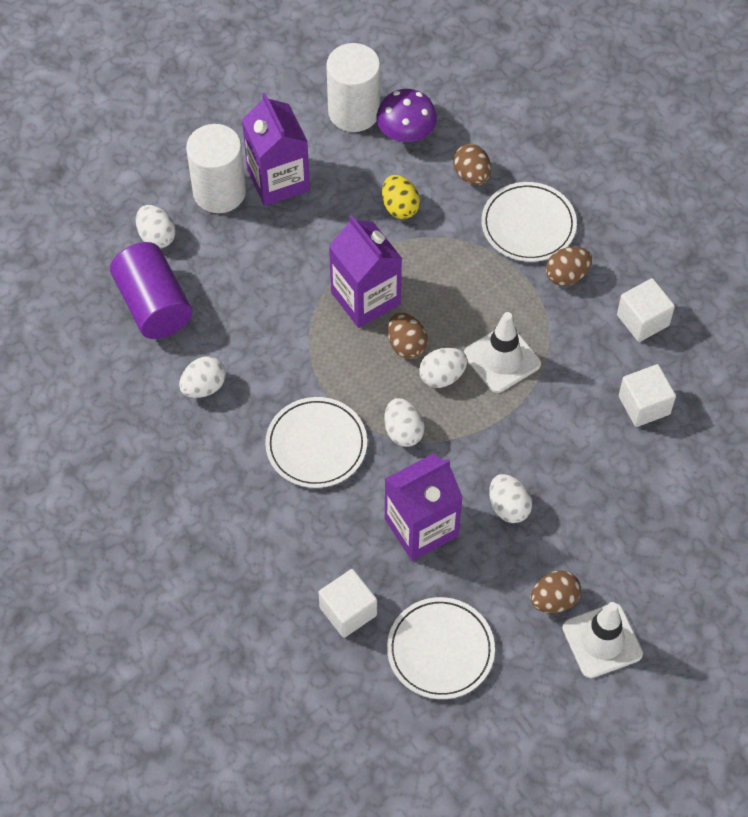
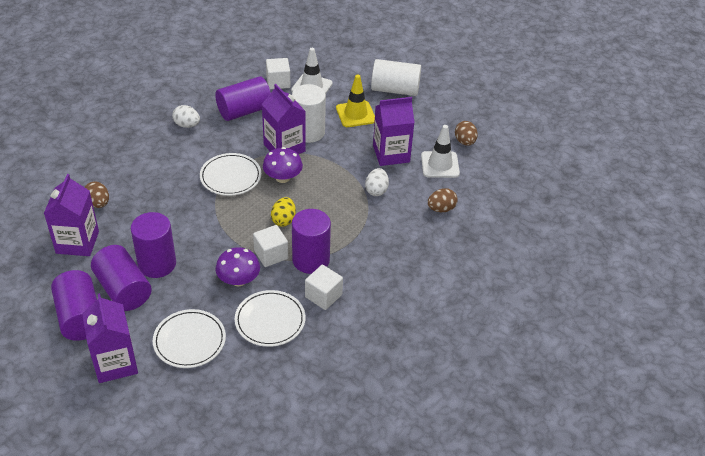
brown egg: 4 -> 3
purple carton: 3 -> 4
purple cylinder: 1 -> 5
purple mushroom: 1 -> 2
white egg: 5 -> 2
yellow traffic cone: 0 -> 1

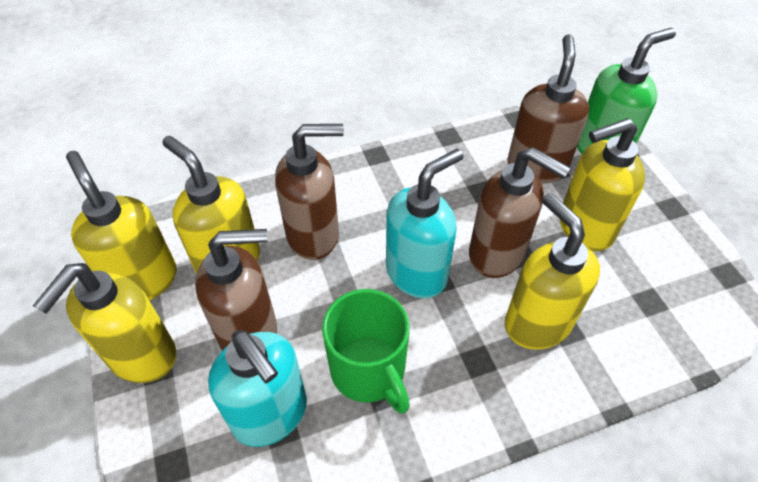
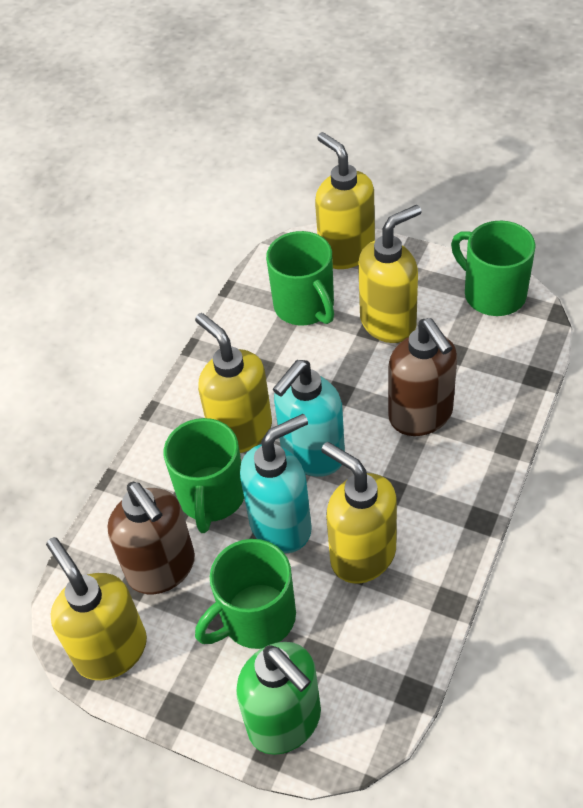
brown soap dispenser: 4 -> 2
green mug: 1 -> 4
══════
| Exercise instructions |
Lines above containing "purple": give their number only.

| Your response |
3